§ **PROBLEM TO SOLVE**
Among the lines below, restate word for word only those from the line with "grey stacking toy: 1 -> 0" through the line with "green cone: 8 -> 12", with both end lines kept.
----
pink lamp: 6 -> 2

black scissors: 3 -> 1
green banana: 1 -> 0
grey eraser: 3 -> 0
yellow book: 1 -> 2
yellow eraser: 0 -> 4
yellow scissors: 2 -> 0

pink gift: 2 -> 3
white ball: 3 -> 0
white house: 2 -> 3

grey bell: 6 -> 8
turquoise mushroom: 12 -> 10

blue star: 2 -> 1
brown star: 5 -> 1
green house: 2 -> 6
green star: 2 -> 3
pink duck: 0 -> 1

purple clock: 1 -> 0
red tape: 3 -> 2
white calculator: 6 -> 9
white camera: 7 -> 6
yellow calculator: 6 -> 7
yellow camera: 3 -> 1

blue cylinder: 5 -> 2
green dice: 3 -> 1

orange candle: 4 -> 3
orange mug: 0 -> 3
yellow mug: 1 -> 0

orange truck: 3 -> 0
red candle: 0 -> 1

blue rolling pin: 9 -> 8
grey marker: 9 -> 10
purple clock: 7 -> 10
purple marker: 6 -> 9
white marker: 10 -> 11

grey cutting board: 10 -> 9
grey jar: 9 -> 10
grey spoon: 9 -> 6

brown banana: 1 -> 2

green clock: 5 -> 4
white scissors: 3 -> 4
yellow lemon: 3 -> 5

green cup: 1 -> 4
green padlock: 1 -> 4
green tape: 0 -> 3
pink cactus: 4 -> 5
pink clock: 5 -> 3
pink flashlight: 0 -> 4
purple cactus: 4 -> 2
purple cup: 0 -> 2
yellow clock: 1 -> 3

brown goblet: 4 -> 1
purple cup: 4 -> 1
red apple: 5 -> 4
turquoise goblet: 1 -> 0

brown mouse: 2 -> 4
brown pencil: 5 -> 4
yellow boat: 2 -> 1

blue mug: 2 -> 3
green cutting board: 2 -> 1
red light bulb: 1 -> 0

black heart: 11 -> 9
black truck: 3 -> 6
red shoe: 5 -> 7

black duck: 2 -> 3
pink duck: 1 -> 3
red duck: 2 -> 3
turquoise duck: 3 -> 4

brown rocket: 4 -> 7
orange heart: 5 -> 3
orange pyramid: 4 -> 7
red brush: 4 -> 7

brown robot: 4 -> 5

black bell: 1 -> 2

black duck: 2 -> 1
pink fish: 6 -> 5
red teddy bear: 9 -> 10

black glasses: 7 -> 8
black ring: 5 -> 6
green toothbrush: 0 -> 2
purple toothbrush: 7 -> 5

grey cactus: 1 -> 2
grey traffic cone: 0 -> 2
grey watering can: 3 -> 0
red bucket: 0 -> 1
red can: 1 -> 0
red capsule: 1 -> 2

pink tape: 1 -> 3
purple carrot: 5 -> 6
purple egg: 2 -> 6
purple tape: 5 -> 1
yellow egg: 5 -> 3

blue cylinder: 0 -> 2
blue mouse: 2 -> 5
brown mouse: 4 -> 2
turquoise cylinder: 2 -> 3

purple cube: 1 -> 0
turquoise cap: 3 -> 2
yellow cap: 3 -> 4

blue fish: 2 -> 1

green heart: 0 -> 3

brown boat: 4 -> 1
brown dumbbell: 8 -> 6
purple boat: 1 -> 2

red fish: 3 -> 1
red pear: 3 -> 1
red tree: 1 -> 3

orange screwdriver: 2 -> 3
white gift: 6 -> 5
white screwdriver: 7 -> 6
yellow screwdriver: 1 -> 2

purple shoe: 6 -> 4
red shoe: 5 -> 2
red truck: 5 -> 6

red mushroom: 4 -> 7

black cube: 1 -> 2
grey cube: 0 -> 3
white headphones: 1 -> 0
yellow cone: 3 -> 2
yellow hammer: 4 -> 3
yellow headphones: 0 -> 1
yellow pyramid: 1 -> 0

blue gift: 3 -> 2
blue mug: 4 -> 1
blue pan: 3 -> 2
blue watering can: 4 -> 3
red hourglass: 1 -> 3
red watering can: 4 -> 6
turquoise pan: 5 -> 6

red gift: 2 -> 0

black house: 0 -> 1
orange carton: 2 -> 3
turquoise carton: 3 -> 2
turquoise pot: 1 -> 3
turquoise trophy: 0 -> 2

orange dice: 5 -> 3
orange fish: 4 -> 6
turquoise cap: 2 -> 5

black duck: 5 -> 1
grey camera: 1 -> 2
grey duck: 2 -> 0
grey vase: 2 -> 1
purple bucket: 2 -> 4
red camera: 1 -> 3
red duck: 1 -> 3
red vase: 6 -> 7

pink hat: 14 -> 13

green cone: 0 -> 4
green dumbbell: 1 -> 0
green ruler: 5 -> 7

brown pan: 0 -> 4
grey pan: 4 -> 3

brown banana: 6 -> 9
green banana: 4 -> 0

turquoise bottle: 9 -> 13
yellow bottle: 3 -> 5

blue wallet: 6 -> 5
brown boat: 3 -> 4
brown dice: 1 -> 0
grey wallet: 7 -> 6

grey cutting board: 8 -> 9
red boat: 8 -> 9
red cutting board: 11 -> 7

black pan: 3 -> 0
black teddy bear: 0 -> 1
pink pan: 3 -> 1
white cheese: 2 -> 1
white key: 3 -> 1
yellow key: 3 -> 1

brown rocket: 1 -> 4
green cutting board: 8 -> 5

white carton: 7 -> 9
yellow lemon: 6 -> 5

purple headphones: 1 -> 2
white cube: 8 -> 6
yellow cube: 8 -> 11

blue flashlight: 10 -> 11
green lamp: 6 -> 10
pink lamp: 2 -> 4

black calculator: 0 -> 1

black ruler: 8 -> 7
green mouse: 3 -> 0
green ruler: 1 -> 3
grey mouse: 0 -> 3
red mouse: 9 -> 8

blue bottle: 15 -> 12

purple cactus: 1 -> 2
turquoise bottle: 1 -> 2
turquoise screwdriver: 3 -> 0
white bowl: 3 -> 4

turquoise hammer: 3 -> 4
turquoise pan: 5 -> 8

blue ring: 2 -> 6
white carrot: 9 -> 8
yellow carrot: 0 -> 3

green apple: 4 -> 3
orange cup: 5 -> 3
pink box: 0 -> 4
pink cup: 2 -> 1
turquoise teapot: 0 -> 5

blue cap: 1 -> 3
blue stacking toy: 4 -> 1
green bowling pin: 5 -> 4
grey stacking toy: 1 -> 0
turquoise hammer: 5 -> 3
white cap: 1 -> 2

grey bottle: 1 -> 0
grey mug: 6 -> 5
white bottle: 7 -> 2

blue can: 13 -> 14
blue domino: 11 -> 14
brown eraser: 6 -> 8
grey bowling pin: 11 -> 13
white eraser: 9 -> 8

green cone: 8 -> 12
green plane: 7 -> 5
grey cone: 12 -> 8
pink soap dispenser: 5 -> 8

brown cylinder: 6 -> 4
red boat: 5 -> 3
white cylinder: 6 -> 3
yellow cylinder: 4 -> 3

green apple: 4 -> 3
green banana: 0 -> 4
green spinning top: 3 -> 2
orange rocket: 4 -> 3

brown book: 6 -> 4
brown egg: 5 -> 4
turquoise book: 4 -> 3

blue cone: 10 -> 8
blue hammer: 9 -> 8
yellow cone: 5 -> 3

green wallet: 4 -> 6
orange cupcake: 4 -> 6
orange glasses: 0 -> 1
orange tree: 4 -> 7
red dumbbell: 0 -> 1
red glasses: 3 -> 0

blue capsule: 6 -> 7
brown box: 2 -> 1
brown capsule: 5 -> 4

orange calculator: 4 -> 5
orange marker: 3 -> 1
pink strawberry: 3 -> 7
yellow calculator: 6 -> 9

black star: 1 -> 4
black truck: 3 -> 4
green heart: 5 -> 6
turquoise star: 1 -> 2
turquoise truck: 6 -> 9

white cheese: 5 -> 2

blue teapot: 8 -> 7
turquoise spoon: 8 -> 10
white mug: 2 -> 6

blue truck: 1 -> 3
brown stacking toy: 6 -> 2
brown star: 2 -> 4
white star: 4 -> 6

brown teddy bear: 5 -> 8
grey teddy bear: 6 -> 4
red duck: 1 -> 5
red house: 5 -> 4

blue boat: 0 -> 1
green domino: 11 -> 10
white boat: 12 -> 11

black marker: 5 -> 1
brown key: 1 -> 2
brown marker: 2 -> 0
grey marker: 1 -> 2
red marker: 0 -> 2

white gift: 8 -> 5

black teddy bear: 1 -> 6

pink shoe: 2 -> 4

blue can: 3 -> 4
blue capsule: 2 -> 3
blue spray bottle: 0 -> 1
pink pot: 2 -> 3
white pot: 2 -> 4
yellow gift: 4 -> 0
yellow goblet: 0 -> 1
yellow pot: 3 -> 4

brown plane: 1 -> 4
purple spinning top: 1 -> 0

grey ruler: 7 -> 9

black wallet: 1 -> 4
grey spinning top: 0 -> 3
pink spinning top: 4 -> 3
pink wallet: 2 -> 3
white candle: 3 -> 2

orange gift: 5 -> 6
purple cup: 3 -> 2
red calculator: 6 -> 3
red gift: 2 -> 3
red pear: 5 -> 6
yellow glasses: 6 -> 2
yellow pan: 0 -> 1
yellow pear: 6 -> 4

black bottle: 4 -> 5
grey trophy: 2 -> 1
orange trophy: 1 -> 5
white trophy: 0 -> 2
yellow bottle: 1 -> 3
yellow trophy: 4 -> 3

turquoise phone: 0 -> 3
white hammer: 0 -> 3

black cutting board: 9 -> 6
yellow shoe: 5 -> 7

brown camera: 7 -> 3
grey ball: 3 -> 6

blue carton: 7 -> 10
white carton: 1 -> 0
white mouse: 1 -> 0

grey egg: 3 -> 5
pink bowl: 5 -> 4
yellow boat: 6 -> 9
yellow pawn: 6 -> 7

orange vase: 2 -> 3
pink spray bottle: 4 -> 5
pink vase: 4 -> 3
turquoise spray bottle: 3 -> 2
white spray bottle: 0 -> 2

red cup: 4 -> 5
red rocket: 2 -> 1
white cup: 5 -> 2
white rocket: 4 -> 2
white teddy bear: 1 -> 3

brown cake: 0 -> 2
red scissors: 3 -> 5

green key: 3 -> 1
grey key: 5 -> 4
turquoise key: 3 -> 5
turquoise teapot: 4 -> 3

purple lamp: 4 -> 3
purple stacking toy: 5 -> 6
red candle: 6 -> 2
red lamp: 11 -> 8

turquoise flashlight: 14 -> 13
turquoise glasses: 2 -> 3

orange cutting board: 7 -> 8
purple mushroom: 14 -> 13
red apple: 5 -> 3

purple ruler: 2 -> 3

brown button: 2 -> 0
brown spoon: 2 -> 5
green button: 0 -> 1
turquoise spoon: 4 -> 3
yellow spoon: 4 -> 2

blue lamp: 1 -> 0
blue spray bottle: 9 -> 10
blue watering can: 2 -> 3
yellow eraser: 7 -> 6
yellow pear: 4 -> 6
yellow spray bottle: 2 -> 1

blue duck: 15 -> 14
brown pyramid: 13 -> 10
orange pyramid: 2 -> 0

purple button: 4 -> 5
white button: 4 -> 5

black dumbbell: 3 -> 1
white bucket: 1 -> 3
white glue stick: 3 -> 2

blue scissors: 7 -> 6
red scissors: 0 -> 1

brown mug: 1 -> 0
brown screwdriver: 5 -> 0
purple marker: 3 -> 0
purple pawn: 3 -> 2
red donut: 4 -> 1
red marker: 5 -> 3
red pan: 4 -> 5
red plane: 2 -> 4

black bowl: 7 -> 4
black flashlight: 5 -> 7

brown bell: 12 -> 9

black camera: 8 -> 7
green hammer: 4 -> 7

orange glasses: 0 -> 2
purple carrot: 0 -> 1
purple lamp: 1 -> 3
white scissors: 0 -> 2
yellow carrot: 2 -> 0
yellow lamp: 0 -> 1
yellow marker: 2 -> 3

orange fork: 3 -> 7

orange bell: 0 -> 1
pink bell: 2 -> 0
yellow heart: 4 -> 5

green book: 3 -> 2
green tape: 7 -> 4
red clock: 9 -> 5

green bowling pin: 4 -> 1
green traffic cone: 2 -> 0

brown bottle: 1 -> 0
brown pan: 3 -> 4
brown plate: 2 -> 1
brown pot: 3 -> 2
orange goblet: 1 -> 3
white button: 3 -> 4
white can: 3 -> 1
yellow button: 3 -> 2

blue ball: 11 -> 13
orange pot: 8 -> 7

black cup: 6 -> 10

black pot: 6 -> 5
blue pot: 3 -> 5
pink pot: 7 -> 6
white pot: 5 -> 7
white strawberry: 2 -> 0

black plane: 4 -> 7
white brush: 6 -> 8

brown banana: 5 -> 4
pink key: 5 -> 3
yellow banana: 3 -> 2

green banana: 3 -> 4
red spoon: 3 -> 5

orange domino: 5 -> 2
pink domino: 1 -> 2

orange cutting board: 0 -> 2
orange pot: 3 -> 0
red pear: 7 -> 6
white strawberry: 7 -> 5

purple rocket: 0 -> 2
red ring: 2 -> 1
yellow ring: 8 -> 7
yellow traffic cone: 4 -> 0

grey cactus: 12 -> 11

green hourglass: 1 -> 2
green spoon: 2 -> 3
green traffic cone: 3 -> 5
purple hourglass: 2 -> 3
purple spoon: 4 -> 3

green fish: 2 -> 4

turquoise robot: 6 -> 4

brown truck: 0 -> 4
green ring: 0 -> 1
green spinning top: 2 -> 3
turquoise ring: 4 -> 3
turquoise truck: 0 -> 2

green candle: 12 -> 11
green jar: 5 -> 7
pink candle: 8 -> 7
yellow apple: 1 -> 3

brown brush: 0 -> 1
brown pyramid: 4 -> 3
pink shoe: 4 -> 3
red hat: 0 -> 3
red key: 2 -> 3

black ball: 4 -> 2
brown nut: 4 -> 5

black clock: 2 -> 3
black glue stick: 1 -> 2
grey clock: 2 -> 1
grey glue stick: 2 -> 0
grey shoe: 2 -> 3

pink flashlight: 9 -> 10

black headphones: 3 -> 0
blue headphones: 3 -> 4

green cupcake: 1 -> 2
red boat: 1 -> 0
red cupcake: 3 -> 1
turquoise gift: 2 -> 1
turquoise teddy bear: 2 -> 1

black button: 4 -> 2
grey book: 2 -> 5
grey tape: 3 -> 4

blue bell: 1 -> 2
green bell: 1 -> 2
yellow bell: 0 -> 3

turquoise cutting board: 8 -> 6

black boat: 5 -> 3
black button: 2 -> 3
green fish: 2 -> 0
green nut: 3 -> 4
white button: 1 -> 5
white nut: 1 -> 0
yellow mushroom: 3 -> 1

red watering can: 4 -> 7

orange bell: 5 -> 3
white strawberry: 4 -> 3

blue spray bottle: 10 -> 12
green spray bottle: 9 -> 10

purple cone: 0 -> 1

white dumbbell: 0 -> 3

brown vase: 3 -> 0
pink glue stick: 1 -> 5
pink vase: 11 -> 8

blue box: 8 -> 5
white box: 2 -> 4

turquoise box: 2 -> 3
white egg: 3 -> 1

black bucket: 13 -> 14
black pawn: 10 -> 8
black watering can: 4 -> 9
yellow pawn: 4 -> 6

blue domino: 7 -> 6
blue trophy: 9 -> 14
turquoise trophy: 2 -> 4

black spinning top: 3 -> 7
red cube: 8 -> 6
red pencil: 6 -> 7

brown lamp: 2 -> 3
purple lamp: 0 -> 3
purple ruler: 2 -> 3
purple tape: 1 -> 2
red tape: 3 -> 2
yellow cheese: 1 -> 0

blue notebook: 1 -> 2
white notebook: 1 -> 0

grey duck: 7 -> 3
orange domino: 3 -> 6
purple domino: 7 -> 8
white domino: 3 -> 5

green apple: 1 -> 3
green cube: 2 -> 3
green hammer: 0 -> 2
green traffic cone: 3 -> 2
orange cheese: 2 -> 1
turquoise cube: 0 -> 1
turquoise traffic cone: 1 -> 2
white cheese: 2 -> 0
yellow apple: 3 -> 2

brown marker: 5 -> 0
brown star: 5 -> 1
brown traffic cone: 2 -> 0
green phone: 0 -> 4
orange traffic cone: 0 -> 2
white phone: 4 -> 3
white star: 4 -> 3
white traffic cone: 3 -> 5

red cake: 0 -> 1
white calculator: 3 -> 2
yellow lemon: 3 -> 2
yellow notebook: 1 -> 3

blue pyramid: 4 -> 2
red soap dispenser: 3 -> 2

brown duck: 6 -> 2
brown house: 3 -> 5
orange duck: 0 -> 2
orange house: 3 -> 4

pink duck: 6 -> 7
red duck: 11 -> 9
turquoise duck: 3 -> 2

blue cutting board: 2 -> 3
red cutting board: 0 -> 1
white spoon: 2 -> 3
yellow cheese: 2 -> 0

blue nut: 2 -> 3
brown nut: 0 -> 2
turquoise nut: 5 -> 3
----
§ **SOLVED PROBLEM**
grey stacking toy: 1 -> 0
turquoise hammer: 5 -> 3
white cap: 1 -> 2

grey bottle: 1 -> 0
grey mug: 6 -> 5
white bottle: 7 -> 2

blue can: 13 -> 14
blue domino: 11 -> 14
brown eraser: 6 -> 8
grey bowling pin: 11 -> 13
white eraser: 9 -> 8

green cone: 8 -> 12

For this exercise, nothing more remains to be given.